═══ Listed entries ═══

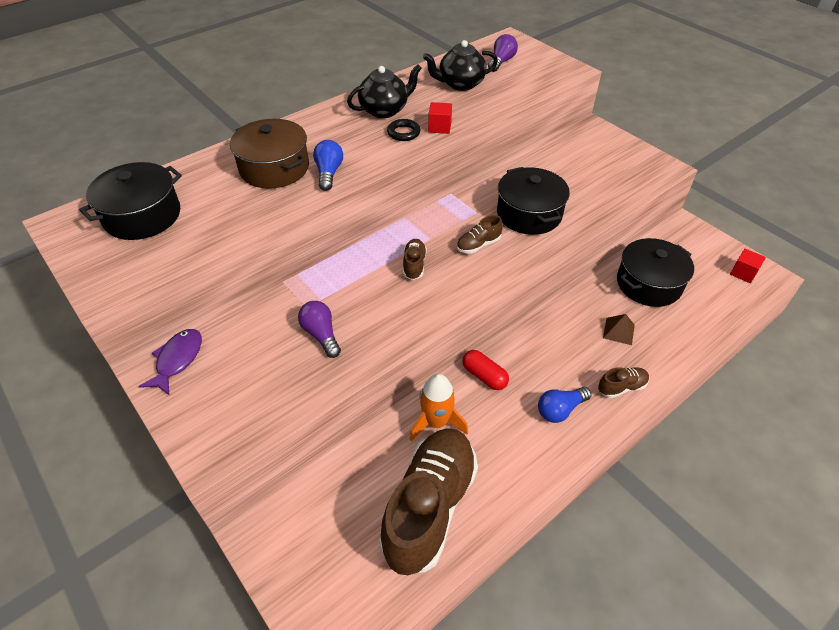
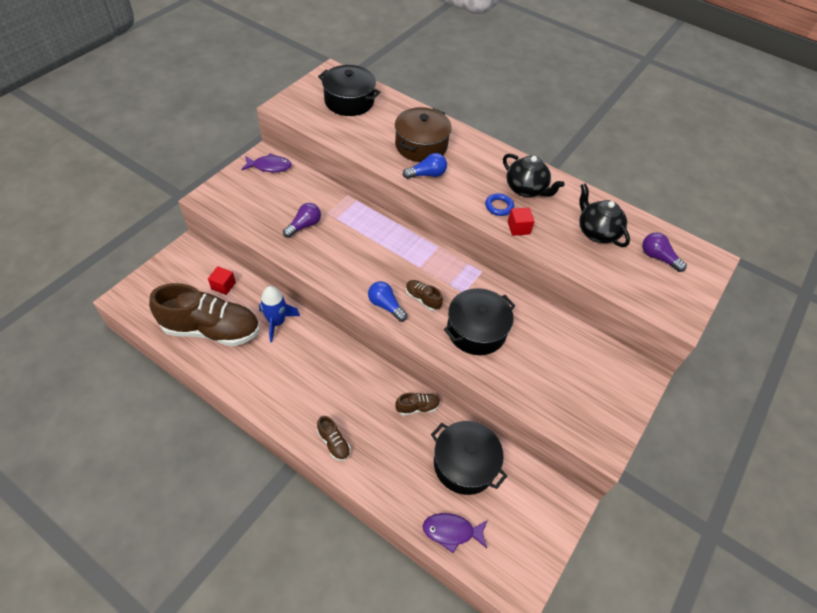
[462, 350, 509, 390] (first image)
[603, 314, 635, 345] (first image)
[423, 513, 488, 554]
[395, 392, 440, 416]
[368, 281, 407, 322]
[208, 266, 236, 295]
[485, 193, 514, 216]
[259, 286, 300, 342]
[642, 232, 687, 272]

═══

▶ _What to do_: Only those lines running from the one containing "[603, 314, 635, 345] (first image)" through the last line of the data above are to be copied, exactly, with both ends included.

▶ _Written response_:
[603, 314, 635, 345] (first image)
[423, 513, 488, 554]
[395, 392, 440, 416]
[368, 281, 407, 322]
[208, 266, 236, 295]
[485, 193, 514, 216]
[259, 286, 300, 342]
[642, 232, 687, 272]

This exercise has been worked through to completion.